LISTED RECORDS:
○ ○ ○
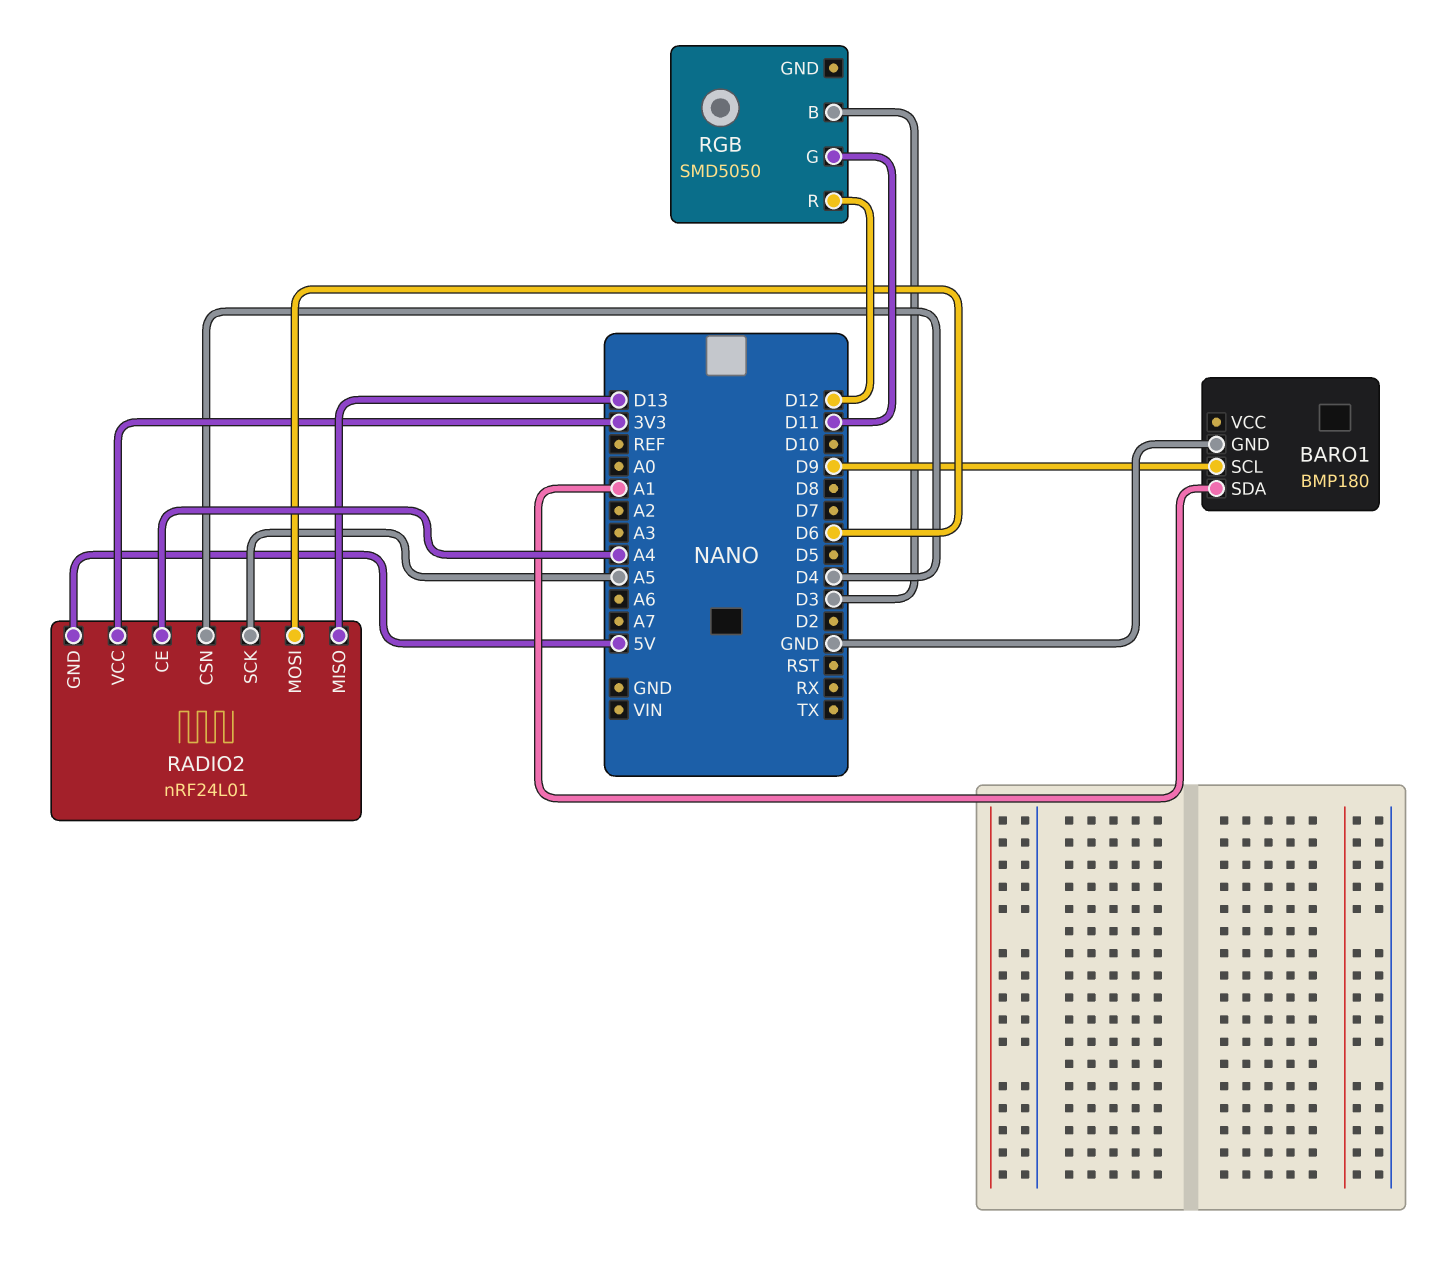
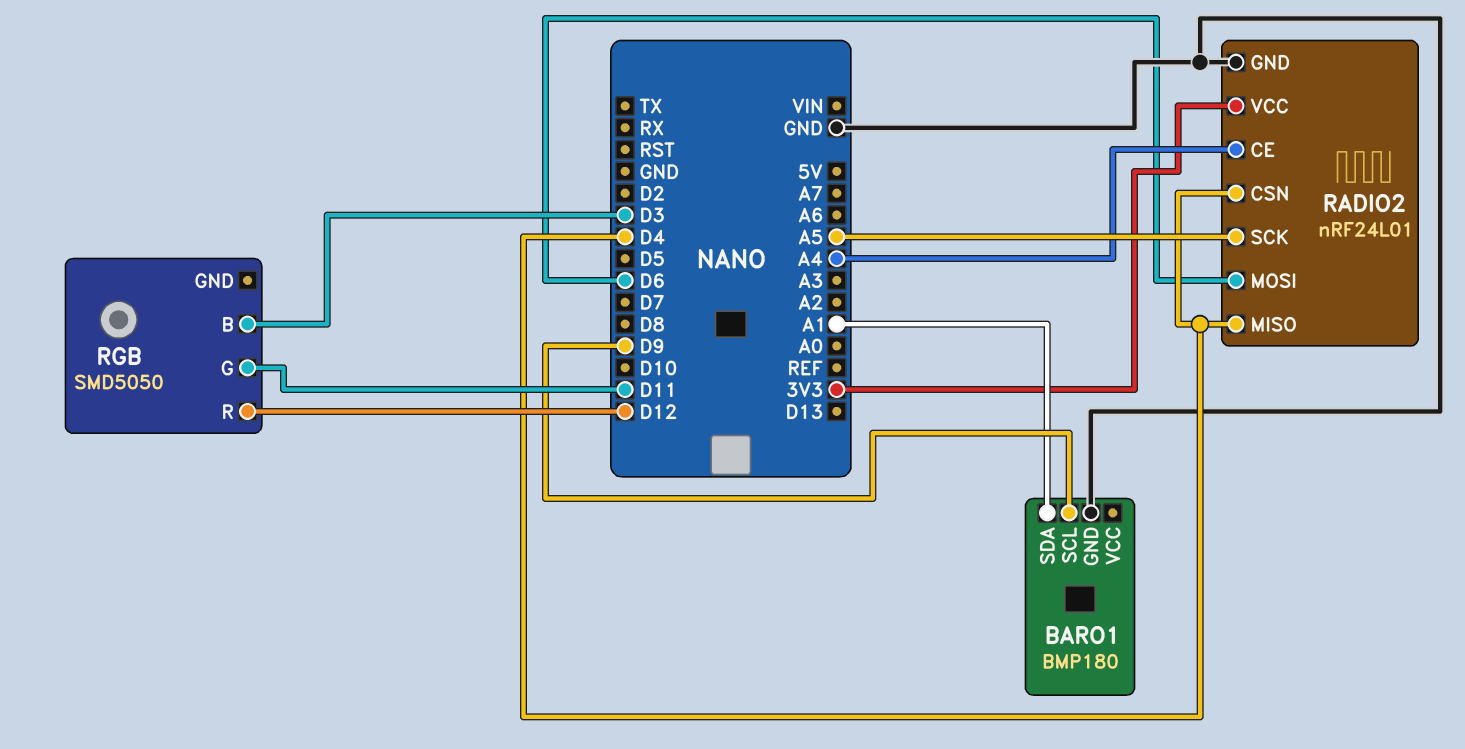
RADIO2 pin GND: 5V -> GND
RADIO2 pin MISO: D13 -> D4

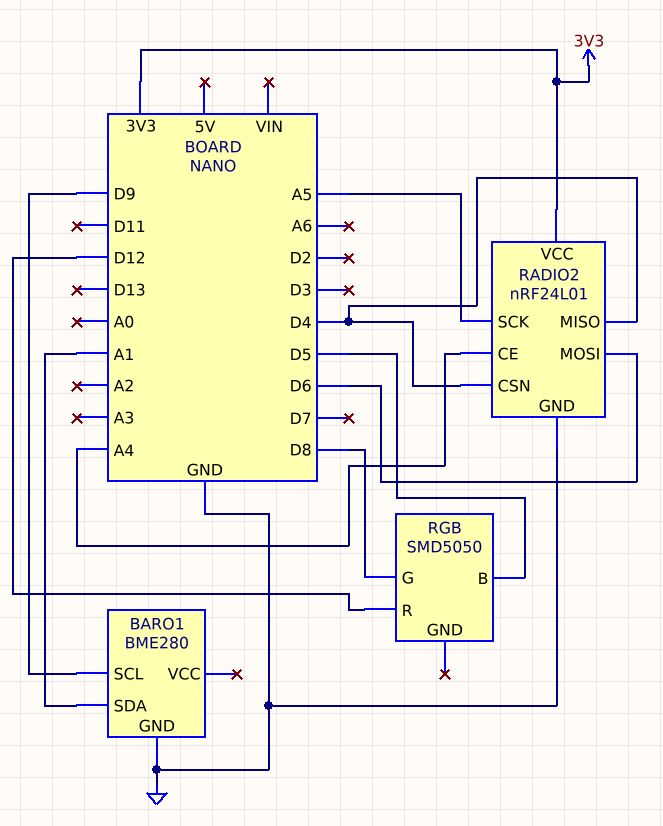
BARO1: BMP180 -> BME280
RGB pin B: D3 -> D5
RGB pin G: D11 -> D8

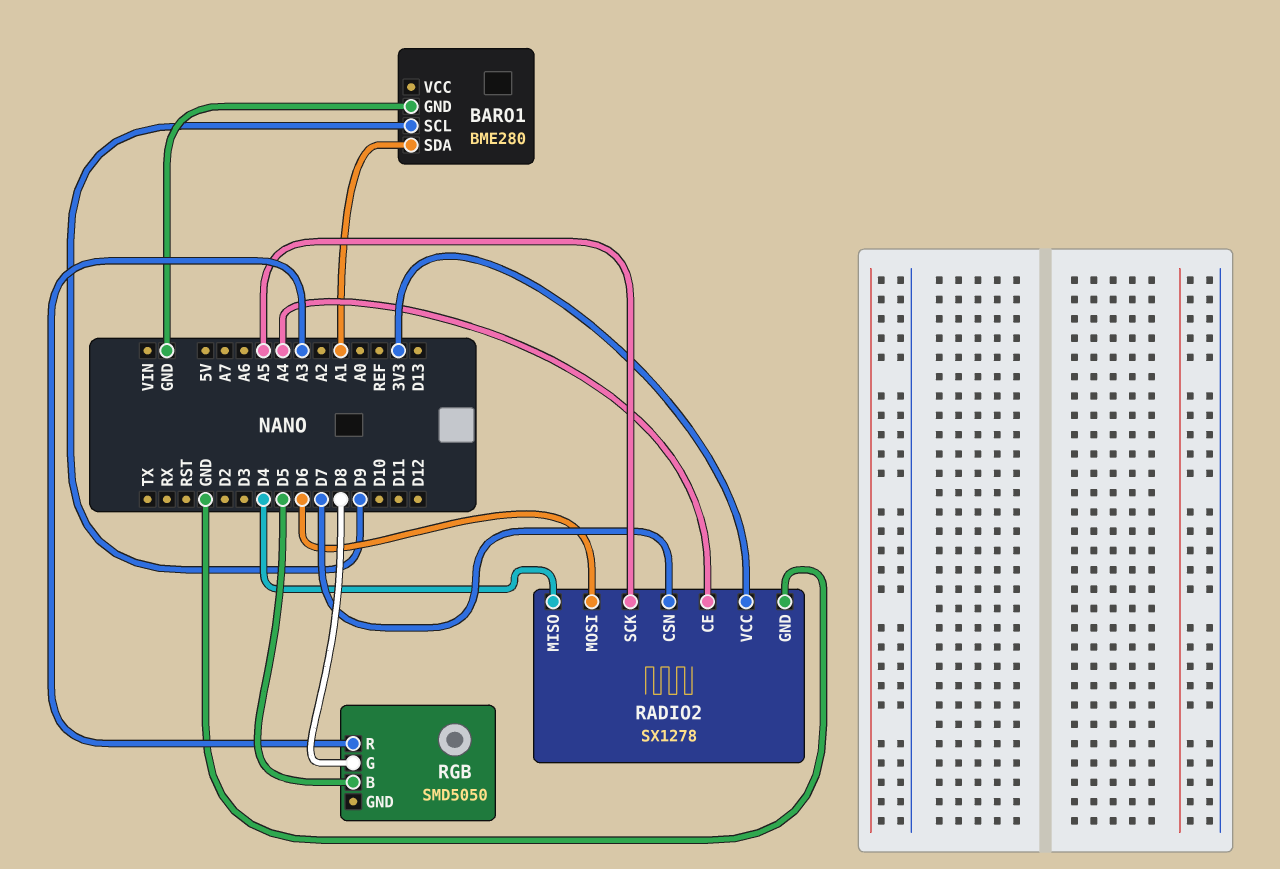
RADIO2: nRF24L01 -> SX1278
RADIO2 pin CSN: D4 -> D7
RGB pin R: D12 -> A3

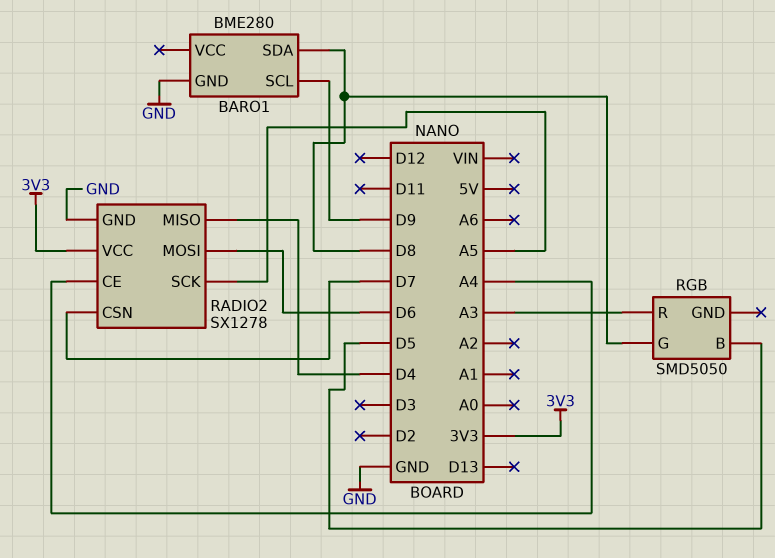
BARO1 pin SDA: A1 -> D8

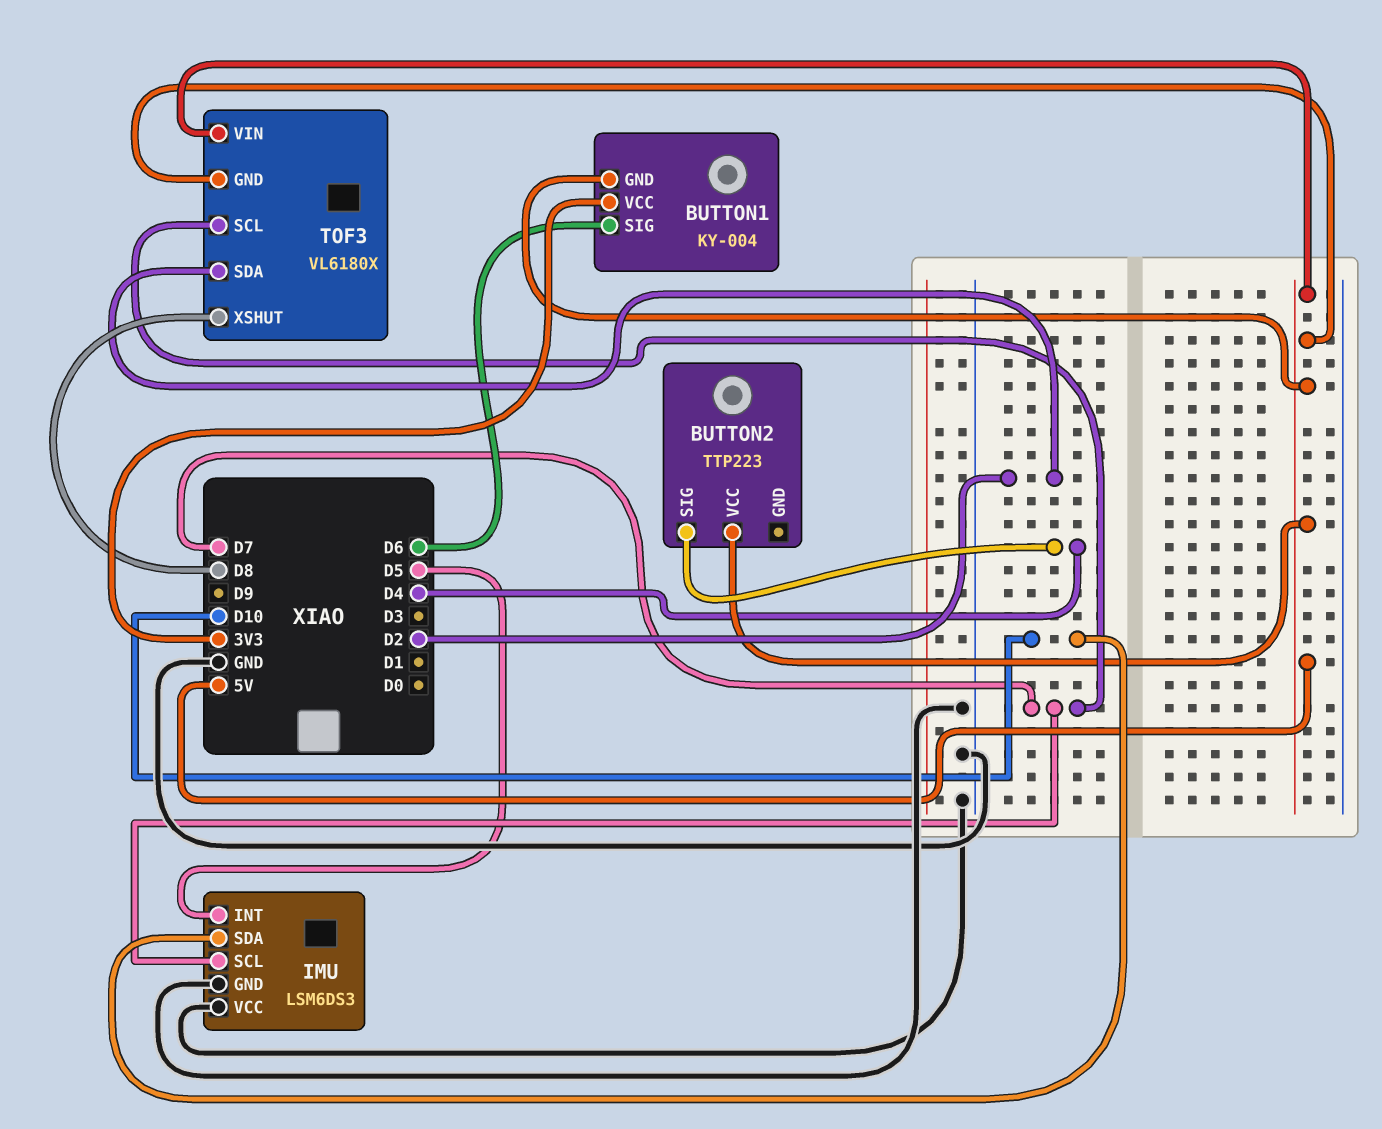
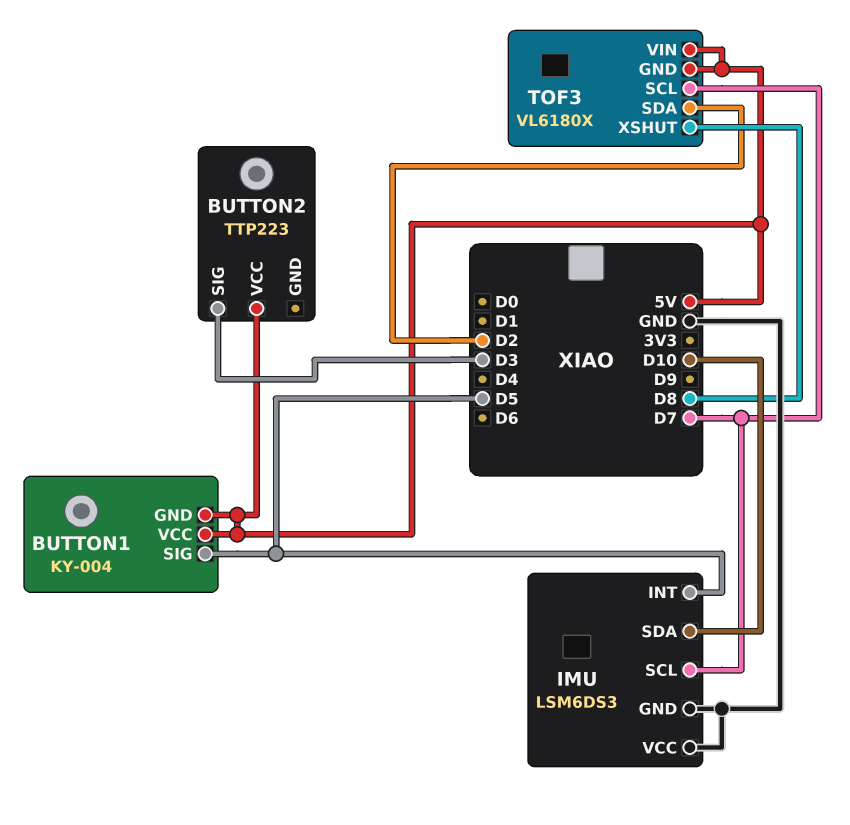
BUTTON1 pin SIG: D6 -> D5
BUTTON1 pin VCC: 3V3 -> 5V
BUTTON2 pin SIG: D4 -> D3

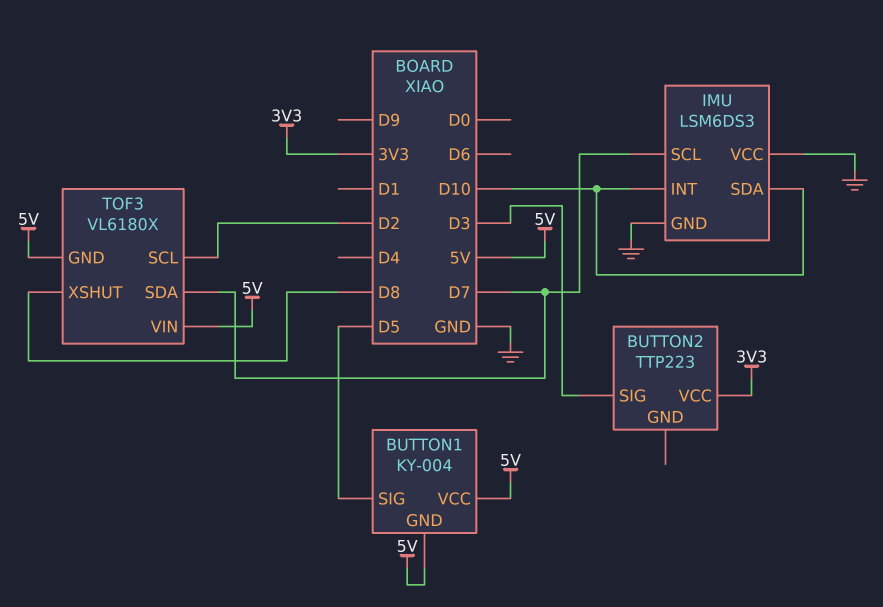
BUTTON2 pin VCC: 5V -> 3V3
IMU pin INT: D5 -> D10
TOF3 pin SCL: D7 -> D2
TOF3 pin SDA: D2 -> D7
○ ○ ○
TASK DETAILS:
Above are the records; give them all again exactly, apart from the pictures.

EXPECTED ANSWER:
RADIO2 pin GND: 5V -> GND
RADIO2 pin MISO: D13 -> D4

BARO1: BMP180 -> BME280
RGB pin B: D3 -> D5
RGB pin G: D11 -> D8

RADIO2: nRF24L01 -> SX1278
RADIO2 pin CSN: D4 -> D7
RGB pin R: D12 -> A3

BARO1 pin SDA: A1 -> D8

BUTTON1 pin SIG: D6 -> D5
BUTTON1 pin VCC: 3V3 -> 5V
BUTTON2 pin SIG: D4 -> D3

BUTTON2 pin VCC: 5V -> 3V3
IMU pin INT: D5 -> D10
TOF3 pin SCL: D7 -> D2
TOF3 pin SDA: D2 -> D7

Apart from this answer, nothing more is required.